> **RAW DATA**
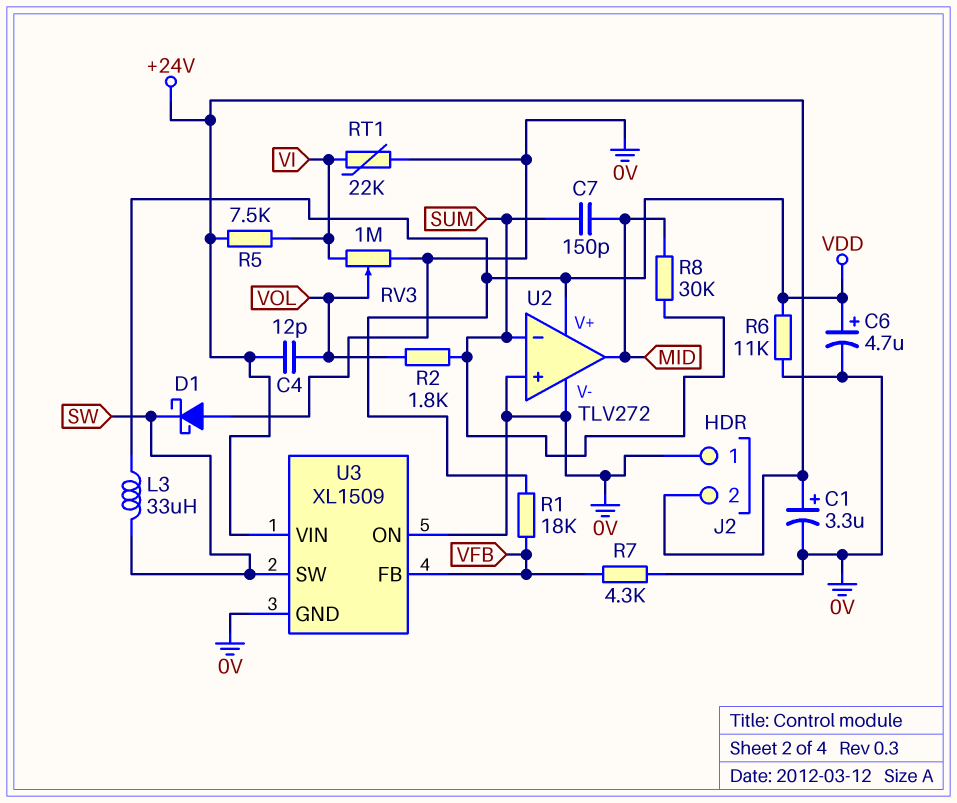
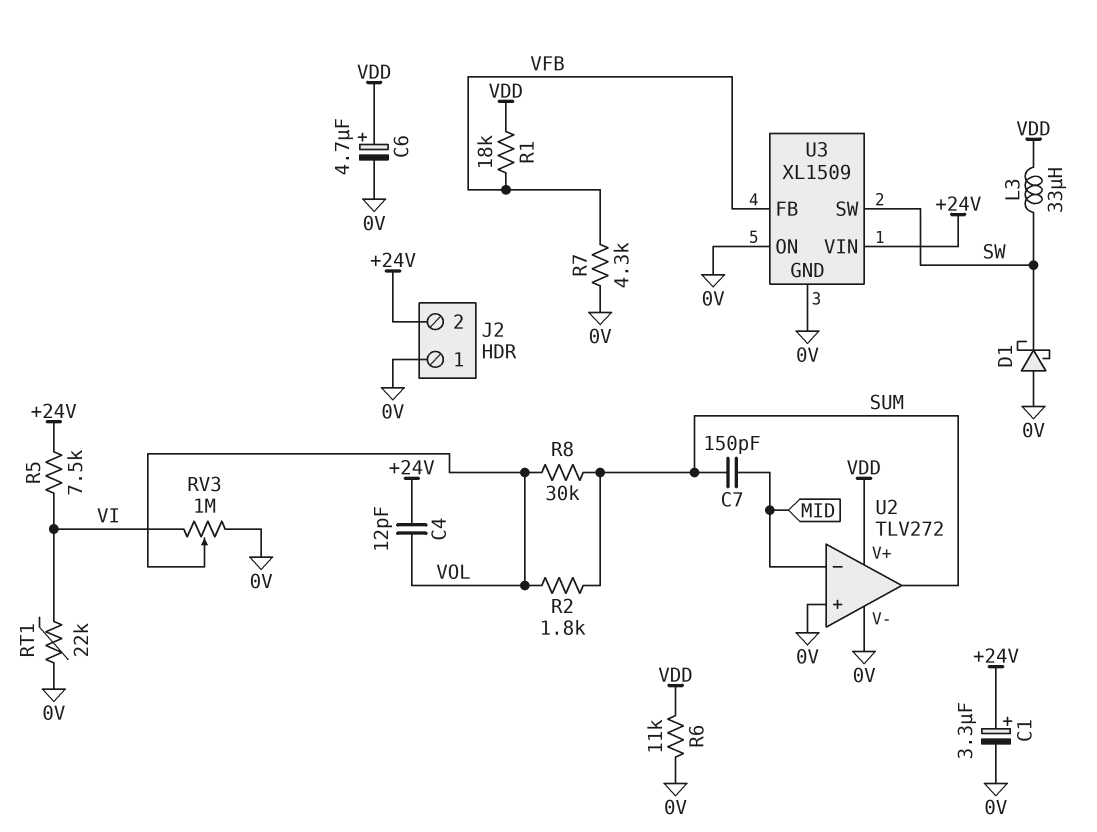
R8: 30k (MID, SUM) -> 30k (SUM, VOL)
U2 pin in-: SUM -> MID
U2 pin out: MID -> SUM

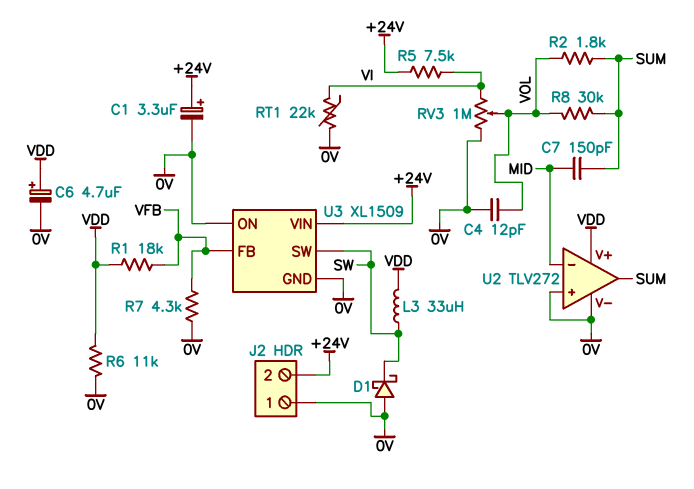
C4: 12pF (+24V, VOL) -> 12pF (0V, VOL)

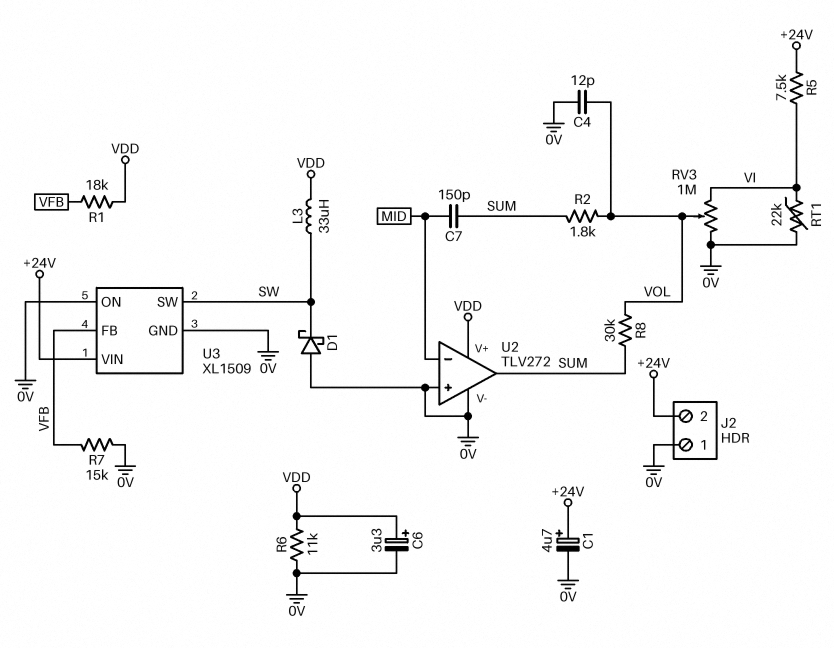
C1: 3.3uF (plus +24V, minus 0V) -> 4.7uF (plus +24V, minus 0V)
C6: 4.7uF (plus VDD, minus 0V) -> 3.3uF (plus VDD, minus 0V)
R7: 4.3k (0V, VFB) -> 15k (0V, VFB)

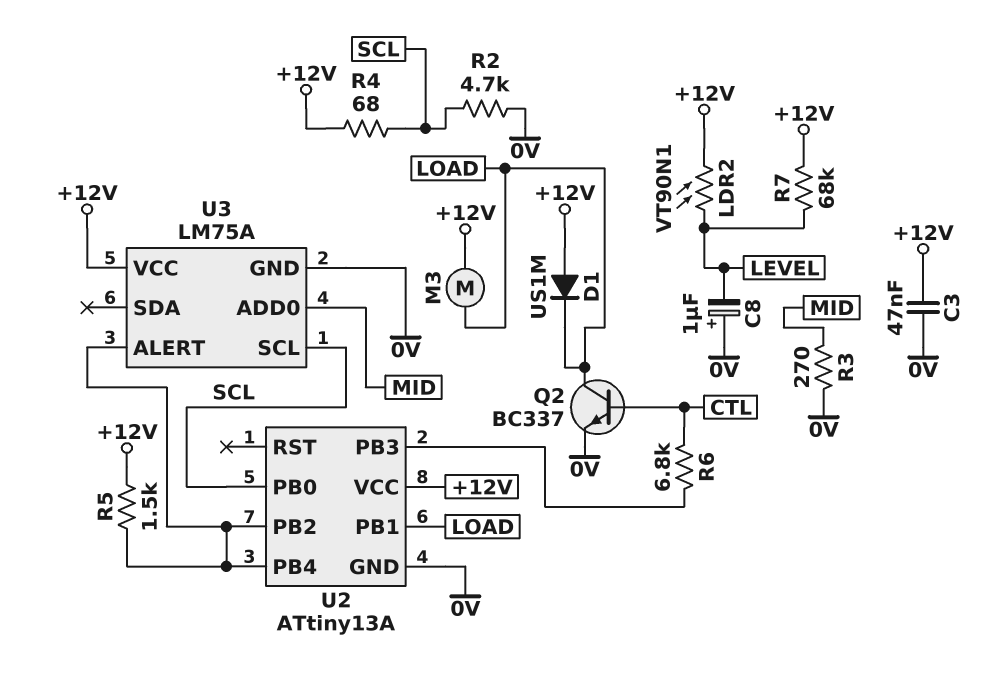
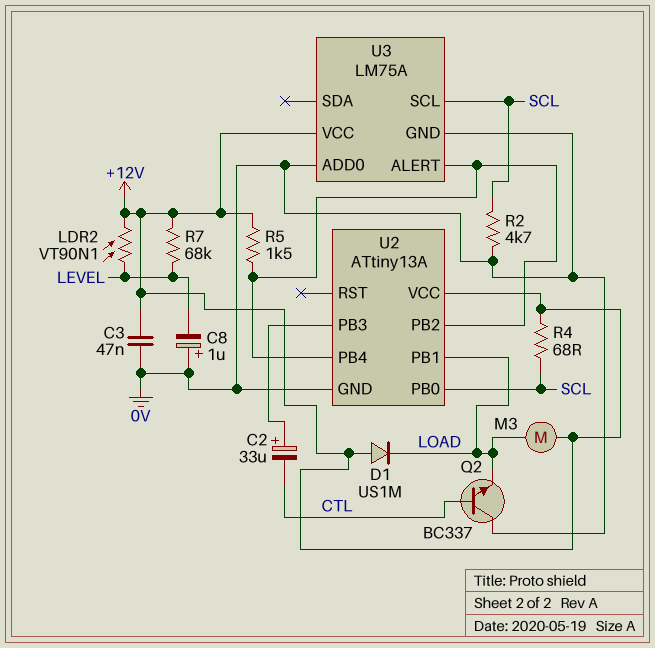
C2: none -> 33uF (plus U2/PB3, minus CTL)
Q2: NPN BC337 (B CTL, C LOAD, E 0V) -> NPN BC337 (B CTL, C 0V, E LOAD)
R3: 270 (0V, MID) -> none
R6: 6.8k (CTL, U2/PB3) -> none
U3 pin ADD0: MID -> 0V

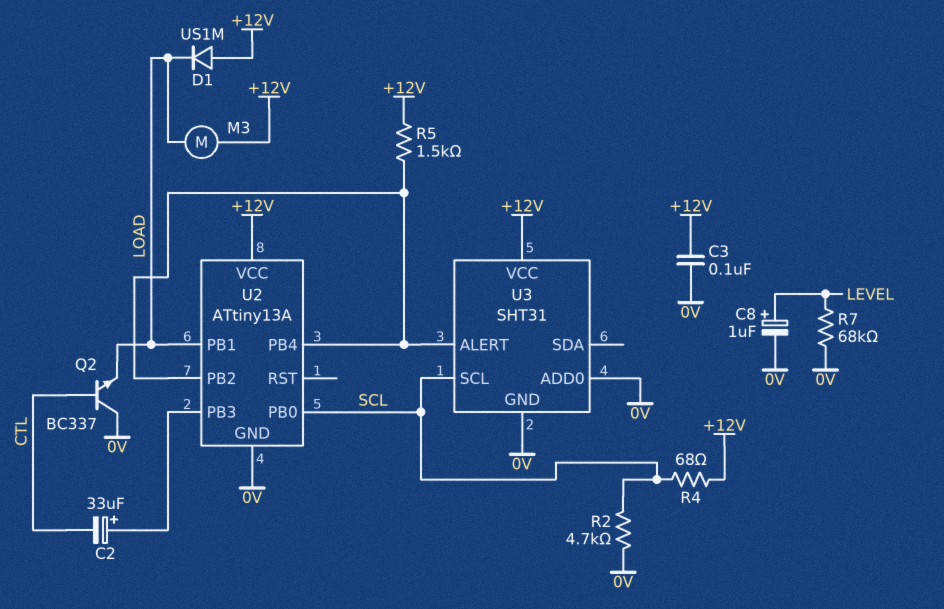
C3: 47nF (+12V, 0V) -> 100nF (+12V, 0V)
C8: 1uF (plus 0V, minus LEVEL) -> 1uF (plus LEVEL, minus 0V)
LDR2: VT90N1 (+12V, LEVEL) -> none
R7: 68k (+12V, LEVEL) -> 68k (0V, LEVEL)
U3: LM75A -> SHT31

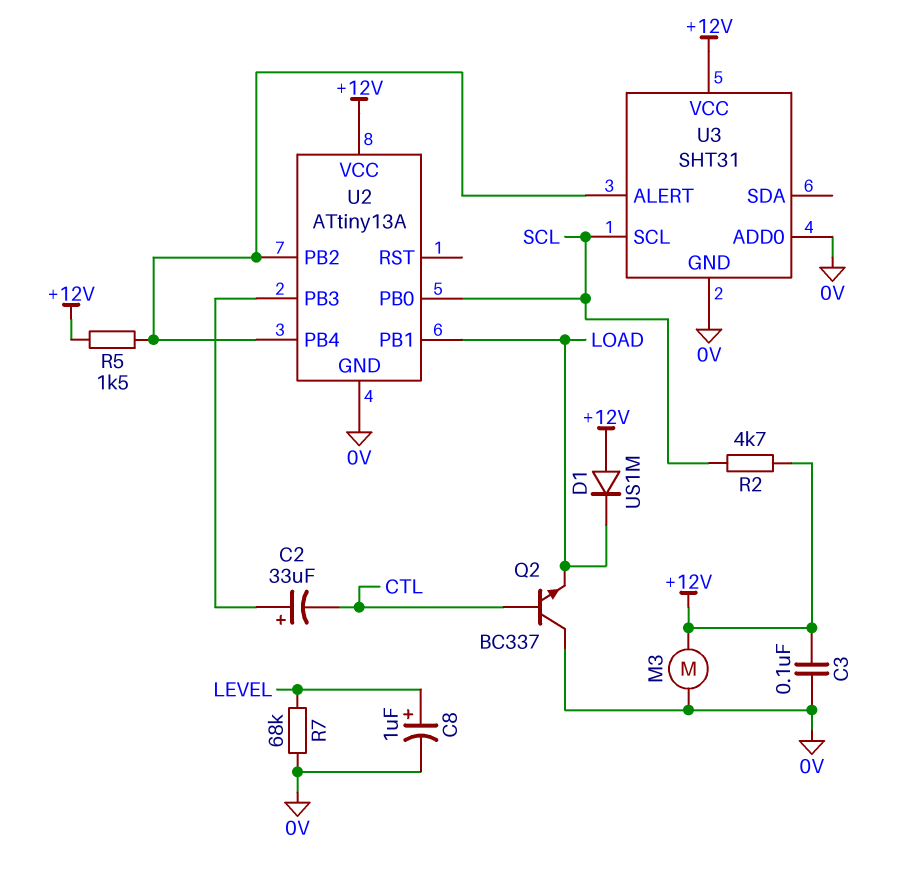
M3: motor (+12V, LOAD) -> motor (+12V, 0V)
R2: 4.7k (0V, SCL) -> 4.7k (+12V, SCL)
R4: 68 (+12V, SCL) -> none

> **TASK GOAL**
Write out, word for word, the line containing "U2 pin out: MID -> SUM" and each line after it to the end of the data, and nothing more. Drop the pictures.

> **PROBLEM SOLUTION**
U2 pin out: MID -> SUM

C4: 12pF (+24V, VOL) -> 12pF (0V, VOL)

C1: 3.3uF (plus +24V, minus 0V) -> 4.7uF (plus +24V, minus 0V)
C6: 4.7uF (plus VDD, minus 0V) -> 3.3uF (plus VDD, minus 0V)
R7: 4.3k (0V, VFB) -> 15k (0V, VFB)

C2: none -> 33uF (plus U2/PB3, minus CTL)
Q2: NPN BC337 (B CTL, C LOAD, E 0V) -> NPN BC337 (B CTL, C 0V, E LOAD)
R3: 270 (0V, MID) -> none
R6: 6.8k (CTL, U2/PB3) -> none
U3 pin ADD0: MID -> 0V

C3: 47nF (+12V, 0V) -> 100nF (+12V, 0V)
C8: 1uF (plus 0V, minus LEVEL) -> 1uF (plus LEVEL, minus 0V)
LDR2: VT90N1 (+12V, LEVEL) -> none
R7: 68k (+12V, LEVEL) -> 68k (0V, LEVEL)
U3: LM75A -> SHT31

M3: motor (+12V, LOAD) -> motor (+12V, 0V)
R2: 4.7k (0V, SCL) -> 4.7k (+12V, SCL)
R4: 68 (+12V, SCL) -> none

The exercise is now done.